▶ Work to complete
With images excluded, write out each entry below exactly as given.

▶ The input
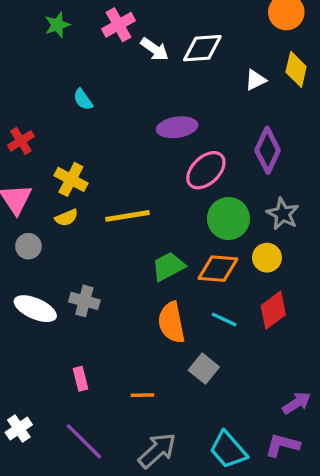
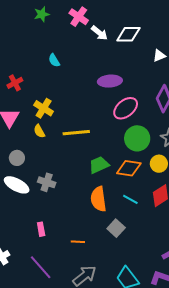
pink cross: (118, 25) -> (79, 17), turned -30
yellow semicircle: (67, 218) -> (39, 131), turned 80
gray circle: (28, 246) -> (17, 158), moved

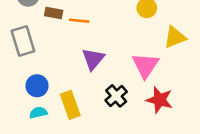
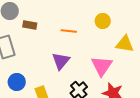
orange line: (79, 21) -> (69, 31), moved
yellow triangle: (175, 37) -> (125, 44), turned 30

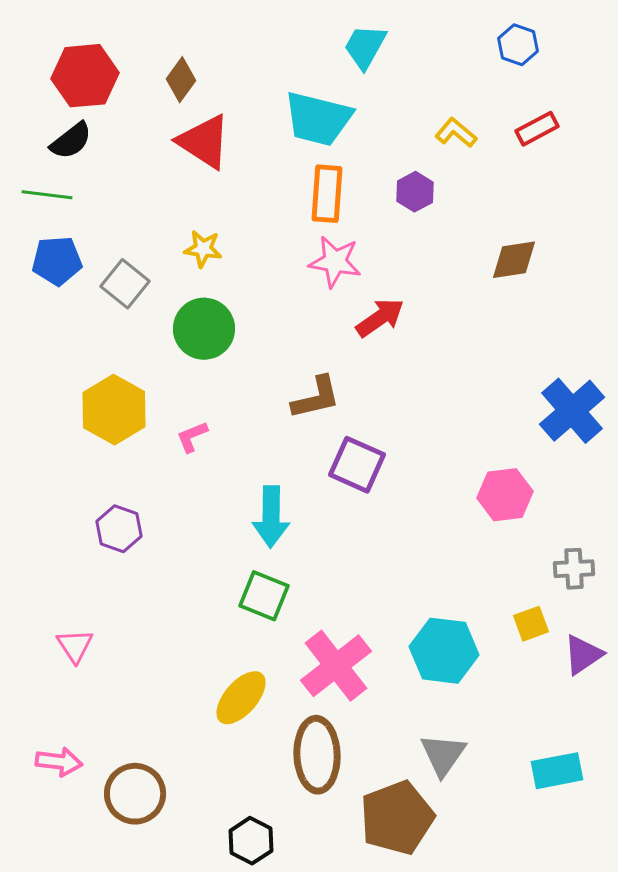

▶ Output of the exercise
pink cross: (118, 25) -> (79, 17), turned -30
yellow semicircle: (67, 218) -> (39, 131), turned 80
gray circle: (28, 246) -> (17, 158), moved

orange line: (79, 21) -> (69, 31), moved
yellow triangle: (175, 37) -> (125, 44), turned 30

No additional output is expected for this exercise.